Make an exact copy of the records, with the pictures left out.

■ **SUPPLIED RECORDS**:
******
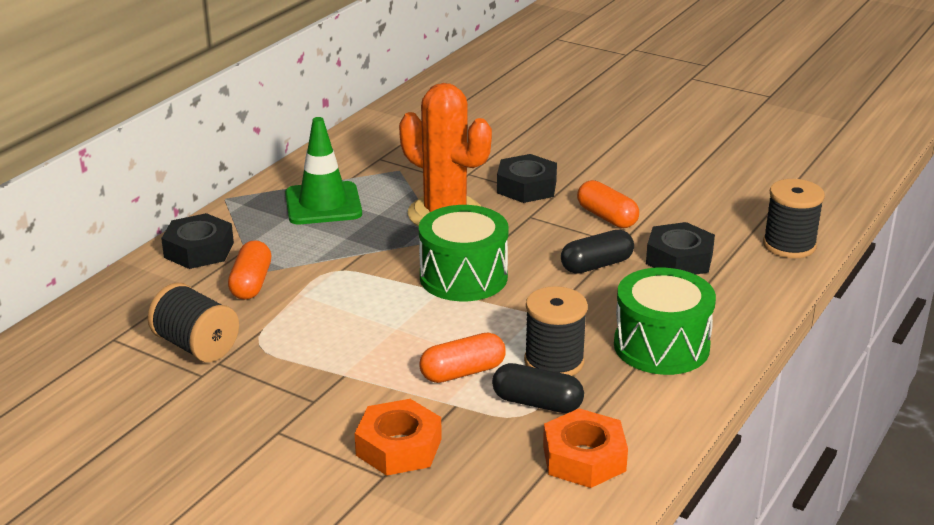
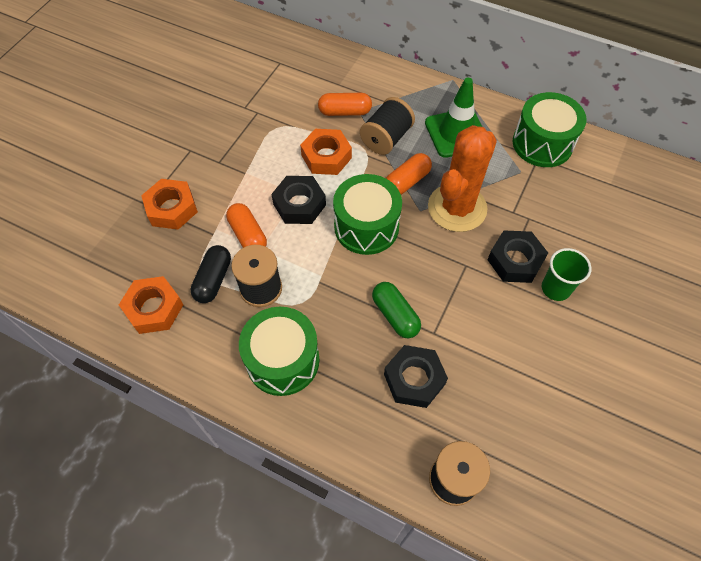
camera: 85 degrees right, 30 degrees up
(196, 346) = (273, 99): black spool -> black spool (386, 138)
(199, 250) = (382, 80): black nut -> black nut (299, 204)
(333, 302) = (326, 157): none -> orange nut
(359, 153) = (542, 143): none -> green drum
(564, 169) = (555, 288): none -> green cup
(596, 265) = (395, 315): black capsule -> green capsule
(607, 217) = (475, 323): orange capsule -> orange capsule (407, 181)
******
■ **SOLUTION**:
camera: 85 degrees right, 30 degrees up
(196, 346) = (273, 99): black spool -> black spool (386, 138)
(199, 250) = (382, 80): black nut -> black nut (299, 204)
(333, 302) = (326, 157): none -> orange nut
(359, 153) = (542, 143): none -> green drum
(564, 169) = (555, 288): none -> green cup
(596, 265) = (395, 315): black capsule -> green capsule
(607, 217) = (475, 323): orange capsule -> orange capsule (407, 181)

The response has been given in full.